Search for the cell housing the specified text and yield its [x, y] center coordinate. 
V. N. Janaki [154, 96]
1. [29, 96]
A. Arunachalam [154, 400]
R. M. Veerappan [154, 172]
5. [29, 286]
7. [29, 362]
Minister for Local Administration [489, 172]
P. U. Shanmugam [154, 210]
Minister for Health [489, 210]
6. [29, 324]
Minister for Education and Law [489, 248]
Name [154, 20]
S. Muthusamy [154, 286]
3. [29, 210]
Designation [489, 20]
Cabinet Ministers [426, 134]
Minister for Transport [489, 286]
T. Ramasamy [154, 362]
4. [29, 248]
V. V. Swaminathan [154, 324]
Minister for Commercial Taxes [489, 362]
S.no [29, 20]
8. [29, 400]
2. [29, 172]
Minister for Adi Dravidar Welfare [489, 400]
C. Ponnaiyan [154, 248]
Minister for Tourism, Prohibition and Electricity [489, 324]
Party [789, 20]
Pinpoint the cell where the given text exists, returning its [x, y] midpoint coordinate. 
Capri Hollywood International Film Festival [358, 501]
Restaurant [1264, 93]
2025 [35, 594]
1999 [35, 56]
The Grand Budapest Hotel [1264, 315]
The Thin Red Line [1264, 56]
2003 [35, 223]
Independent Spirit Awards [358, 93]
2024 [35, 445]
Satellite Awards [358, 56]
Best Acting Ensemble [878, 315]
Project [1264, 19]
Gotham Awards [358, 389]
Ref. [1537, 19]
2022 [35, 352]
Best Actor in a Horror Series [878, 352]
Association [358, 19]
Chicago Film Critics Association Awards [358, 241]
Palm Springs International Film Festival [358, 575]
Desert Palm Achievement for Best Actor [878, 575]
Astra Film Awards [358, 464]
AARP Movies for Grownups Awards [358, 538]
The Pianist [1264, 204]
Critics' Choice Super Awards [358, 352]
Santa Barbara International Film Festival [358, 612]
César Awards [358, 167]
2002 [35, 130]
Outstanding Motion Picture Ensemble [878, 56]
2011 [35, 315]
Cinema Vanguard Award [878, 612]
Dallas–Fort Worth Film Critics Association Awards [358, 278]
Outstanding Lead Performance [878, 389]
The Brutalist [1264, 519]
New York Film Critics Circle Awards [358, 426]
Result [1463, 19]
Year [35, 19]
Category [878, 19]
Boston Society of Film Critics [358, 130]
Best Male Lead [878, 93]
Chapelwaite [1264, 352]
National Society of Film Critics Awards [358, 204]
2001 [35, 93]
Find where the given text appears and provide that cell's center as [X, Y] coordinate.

> **INSTRUCTIONS FOR THE TASK**: Render each line of the data above as a Markdown table with two columns, n for the row number and Line for the text. Leave out blank lines.

> **FULL OUTPUT**:
| n | Line |
|---|---|
| 1 | Search for the cell housing the specified text and yield its [x, y] center coordinate.  |
| 2 | V. N. Janaki [154, 96] |
| 3 | 1. [29, 96] |
| 4 | A. Arunachalam [154, 400] |
| 5 | R. M. Veerappan [154, 172] |
| 6 | 5. [29, 286] |
| 7 | 7. [29, 362] |
| 8 | Minister for Local Administration [489, 172] |
| 9 | P. U. Shanmugam [154, 210] |
| 10 | Minister for Health [489, 210] |
| 11 | 6. [29, 324] |
| 12 | Minister for Education and Law [489, 248] |
| 13 | Name [154, 20] |
| 14 | S. Muthusamy [154, 286] |
| 15 | 3. [29, 210] |
| 16 | Designation [489, 20] |
| 17 | Cabinet Ministers [426, 134] |
| 18 | Minister for Transport [489, 286] |
| 19 | T. Ramasamy [154, 362] |
| 20 | 4. [29, 248] |
| 21 | V. V. Swaminathan [154, 324] |
| 22 | Minister for Commercial Taxes [489, 362] |
| 23 | S.no [29, 20] |
| 24 | 8. [29, 400] |
| 25 | 2. [29, 172] |
| 26 | Minister for Adi Dravidar Welfare [489, 400] |
| 27 | C. Ponnaiyan [154, 248] |
| 28 | Minister for Tourism, Prohibition and Electricity [489, 324] |
| 29 | Party [789, 20] |
| 30 | Pinpoint the cell where the given text exists, returning its [x, y] midpoint coordinate.  |
| 31 | Capri Hollywood International Film Festival [358, 501] |
| 32 | Restaurant [1264, 93] |
| 33 | 2025 [35, 594] |
| 34 | 1999 [35, 56] |
| 35 | The Grand Budapest Hotel [1264, 315] |
| 36 | The Thin Red Line [1264, 56] |
| 37 | 2003 [35, 223] |
| 38 | Independent Spirit Awards [358, 93] |
| 39 | 2024 [35, 445] |
| 40 | Satellite Awards [358, 56] |
| 41 | Best Acting Ensemble [878, 315] |
| 42 | Project [1264, 19] |
| 43 | Gotham Awards [358, 389] |
| 44 | Ref. [1537, 19] |
| 45 | 2022 [35, 352] |
| 46 | Best Actor in a Horror Series [878, 352] |
| 47 | Association [358, 19] |
| 48 | Chicago Film Critics Association Awards [358, 241] |
| 49 | Palm Springs International Film Festival [358, 575] |
| 50 | Desert Palm Achievement for Best Actor [878, 575] |
| 51 | Astra Film Awards [358, 464] |
| 52 | AARP Movies for Grownups Awards [358, 538] |
| 53 | The Pianist [1264, 204] |
| 54 | Critics' Choice Super Awards [358, 352] |
| 55 | Santa Barbara International Film Festival [358, 612] |
| 56 | César Awards [358, 167] |
| 57 | 2002 [35, 130] |
| 58 | Outstanding Motion Picture Ensemble [878, 56] |
| 59 | 2011 [35, 315] |
| 60 | Cinema Vanguard Award [878, 612] |
| 61 | Dallas–Fort Worth Film Critics Association Awards [358, 278] |
| 62 | Outstanding Lead Performance [878, 389] |
| 63 | The Brutalist [1264, 519] |
| 64 | New York Film Critics Circle Awards [358, 426] |
| 65 | Result [1463, 19] |
| 66 | Year [35, 19] |
| 67 | Category [878, 19] |
| 68 | Boston Society of Film Critics [358, 130] |
| 69 | Best Male Lead [878, 93] |
| 70 | Chapelwaite [1264, 352] |
| 71 | National Society of Film Critics Awards [358, 204] |
| 72 | 2001 [35, 93] |
| 73 | Find where the given text appears and provide that cell's center as [X, Y] coordinate. |